• **Set exercise**: Identify every line in the records below that contains the word "stroma", and reproduce each one.

•••••

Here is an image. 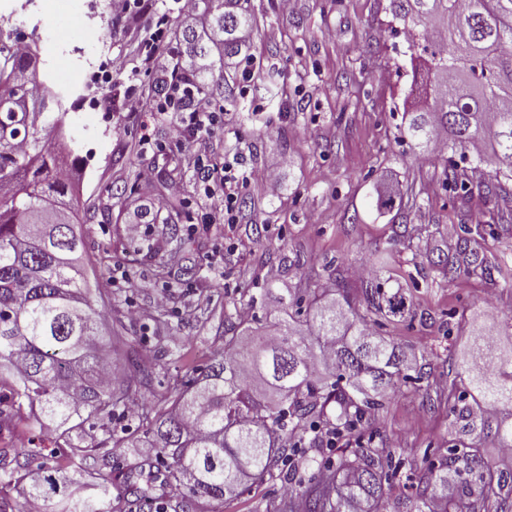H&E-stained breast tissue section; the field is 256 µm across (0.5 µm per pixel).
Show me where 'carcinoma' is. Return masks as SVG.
<instances>
[{"mask_svg":"<svg viewBox=\"0 0 512 512\" xmlns=\"http://www.w3.org/2000/svg\"><path fill=\"white\" fill-rule=\"evenodd\" d=\"M212 2L197 0L200 15L206 29L224 39L185 30L190 55H237L251 26L250 0H218L215 8ZM390 8L392 21L403 24L408 50L420 59L413 87L427 107L409 124L419 150H433L445 133L447 166L470 155L491 165L495 176L512 179V0H391ZM35 67L33 50L20 53L0 43V362L12 374L8 381L0 378V394L9 398L14 416L59 430L73 448L71 466L83 471V450L73 434L92 418H112L125 400L116 386L139 382L145 366L130 358L121 378L105 375L112 368V357L104 356L111 339L102 334L101 315L74 265L82 240L73 185L63 176L72 153L64 113L48 111L59 97L30 77ZM37 237L50 248H32L29 239ZM362 292L377 316L373 321L358 315L346 288L341 301L307 303L296 290L276 295L267 286L260 298H251V307L264 310V317L252 320L274 329V341L263 334L248 343L230 341L202 376L180 384L169 406L141 408L146 443L166 467L165 480L181 487L173 512H198L201 503L232 496L247 481L277 475L293 481L299 450H320L321 420L334 417L336 433L349 435L401 387L423 381L405 347L371 328L380 318L410 313L403 288L375 276ZM270 298L293 310L290 319H271ZM329 346L330 363L312 372V360ZM467 364L469 386L449 412V425L461 438L426 474L440 512H456L457 503L475 498L495 500L512 488V470L493 469L464 440L491 436L512 448V423L476 414L481 406L512 407V375L494 376L495 345L480 334L472 338ZM392 459L384 448L327 458L318 463L320 481L291 490L284 512H387ZM43 472L35 481L20 463L7 472L0 512L11 508V489L50 512H112L111 474L98 470L96 479L81 481L58 476L55 466ZM137 477L145 485H127L130 507L155 497V477Z\"/></svg>","mask_w":512,"mask_h":512,"instance_id":"obj_1","label":"carcinoma"}]
</instances>
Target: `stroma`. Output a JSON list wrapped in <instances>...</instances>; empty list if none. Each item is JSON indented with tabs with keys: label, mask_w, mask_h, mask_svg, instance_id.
I'll return each instance as SVG.
<instances>
[{
	"label": "stroma",
	"mask_w": 512,
	"mask_h": 512,
	"mask_svg": "<svg viewBox=\"0 0 512 512\" xmlns=\"http://www.w3.org/2000/svg\"><path fill=\"white\" fill-rule=\"evenodd\" d=\"M140 29L153 31L158 17L169 20L166 33L175 55L186 45L189 27L177 0H148ZM389 0H297L282 14L279 0H250L251 81L242 64L217 63L206 88L223 100L225 83L236 84V97L224 130V154L243 169L279 158L288 164L278 183L245 188L239 222L204 226L203 198L187 164L188 144L180 137L181 116L130 115L121 110L128 86H154L159 71L147 67L142 50L126 34L113 36L111 59L122 65L119 84L105 83L98 97L111 108L82 111L83 91L68 94L65 123L78 157L76 184L83 244L77 257L85 269L93 305L102 311V331L112 339L119 359L140 356L147 383L133 387L128 407L169 396L175 381L202 372L225 341L255 336L241 326L250 315V299L266 285L285 288H333L342 280L358 308L367 302L356 269L381 271L402 286L414 315L384 322L383 336L394 338L421 356L427 377L387 400L346 448L394 450L397 474L388 491L390 512H420V479L448 455L451 395L462 383L456 365L469 340L480 333L494 337L501 369L512 372V181L497 183L492 168L469 162L458 174L473 189L460 198L447 186L444 165L418 159L407 134L420 102L410 91L406 44L391 37ZM279 133L268 138L266 124ZM151 142L141 145L140 137ZM151 168L155 194L139 189V173ZM397 192L396 207L378 213L376 197L384 182ZM180 183L172 197L168 189ZM175 216L176 238L158 237L153 250L126 236L137 212L156 211L158 198ZM466 243L479 254L486 272L449 279L432 266L439 251ZM235 246L237 257L224 250ZM291 266H284V259ZM129 280L113 286L120 274ZM176 292H169V285ZM169 293L166 308L154 297ZM103 427H85L82 447L108 457L114 467L112 498L125 494L124 474L155 463L151 448L102 444ZM31 450L30 473L41 463L62 466L71 450L64 441L12 421L0 433V448ZM286 481L246 485L233 497L211 502L210 512H280L288 497Z\"/></svg>",
	"instance_id": "35a3bbf8"
}]
</instances>
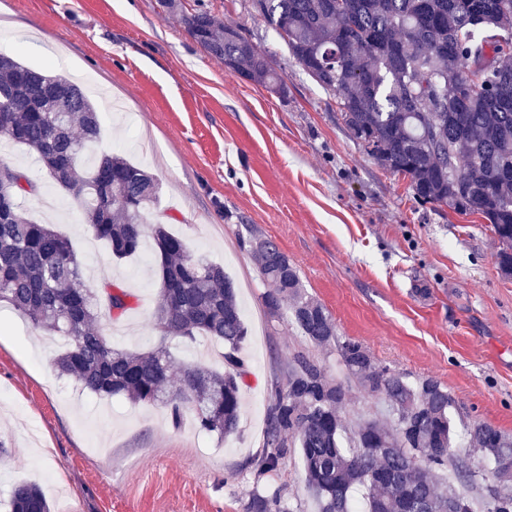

•••••

• **Answer to this task**:
Target: `stroma`. Output a JSON list wrapped in <instances>...</instances>; empty list if none. Each item is JSON indented with tabs with keys: label, mask_w, mask_h, mask_svg, instance_id.
	"label": "stroma",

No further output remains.